The task: Below is a block of records: output all of them exactly and leave out the pictures.

Supplied material:
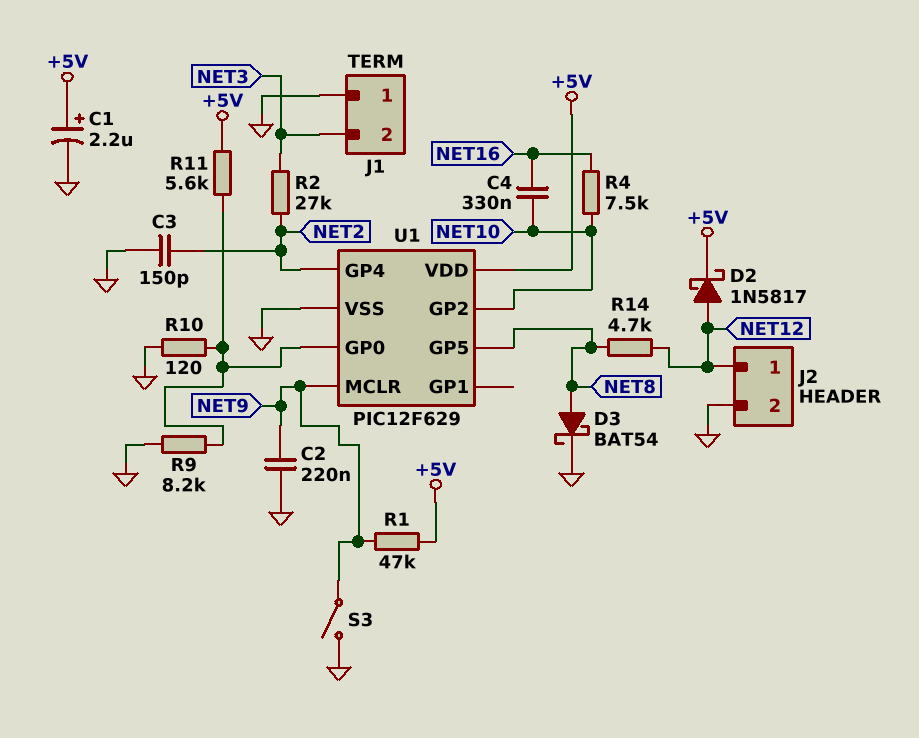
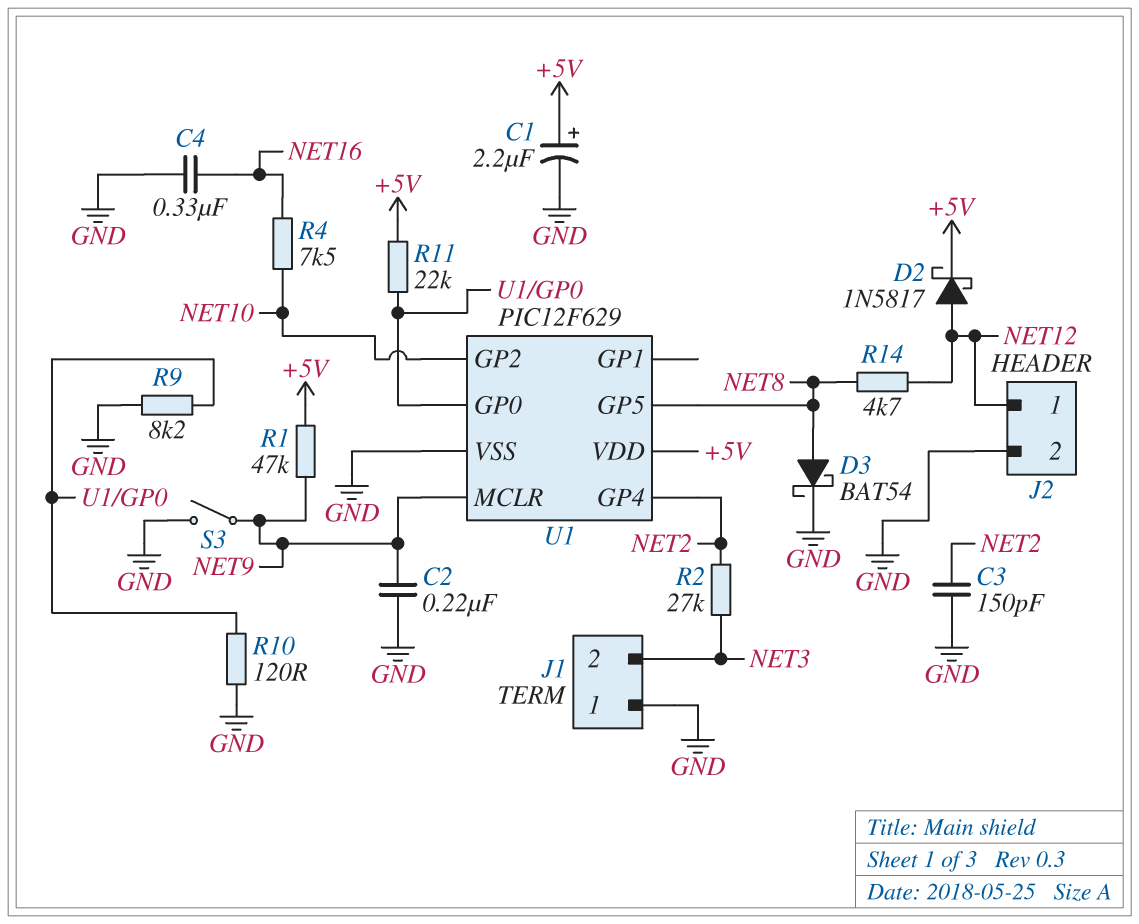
C4: 330nF (NET10, NET16) -> 330nF (GND, NET16)
R11: 5.6k (+5V, U1/GP0) -> 22k (+5V, U1/GP0)

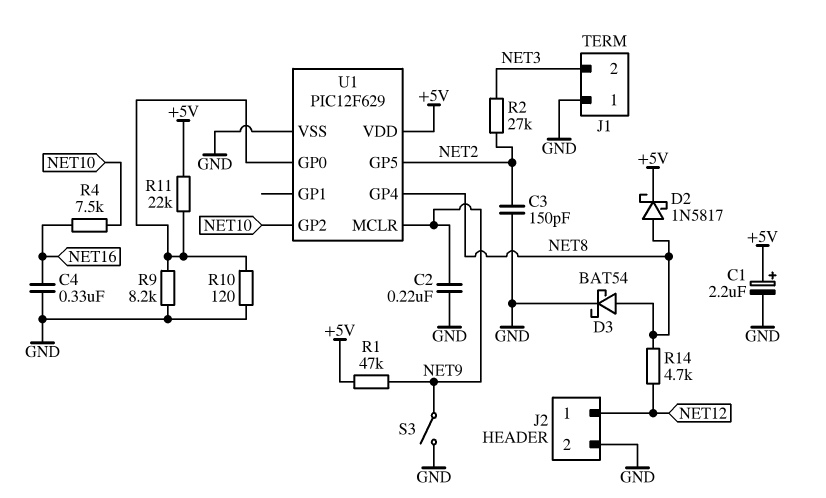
D2: schottky 1N5817 (A NET12, K +5V) -> schottky 1N5817 (A NET8, K +5V)
U1 pin GP4: NET2 -> NET8
U1 pin GP5: NET8 -> NET2

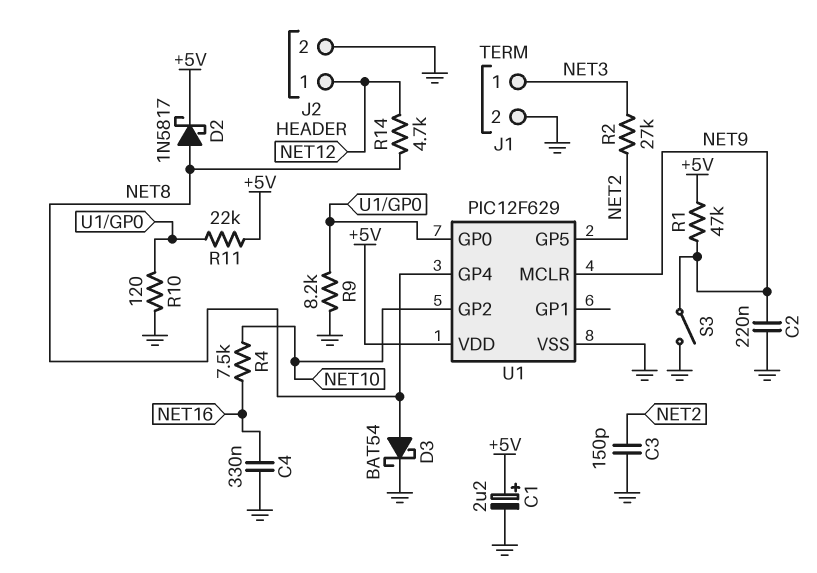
J1 pin 1: GND -> NET3
J1 pin 2: NET3 -> GND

Answer space:
C4: 330nF (NET10, NET16) -> 330nF (GND, NET16)
R11: 5.6k (+5V, U1/GP0) -> 22k (+5V, U1/GP0)

D2: schottky 1N5817 (A NET12, K +5V) -> schottky 1N5817 (A NET8, K +5V)
U1 pin GP4: NET2 -> NET8
U1 pin GP5: NET8 -> NET2

J1 pin 1: GND -> NET3
J1 pin 2: NET3 -> GND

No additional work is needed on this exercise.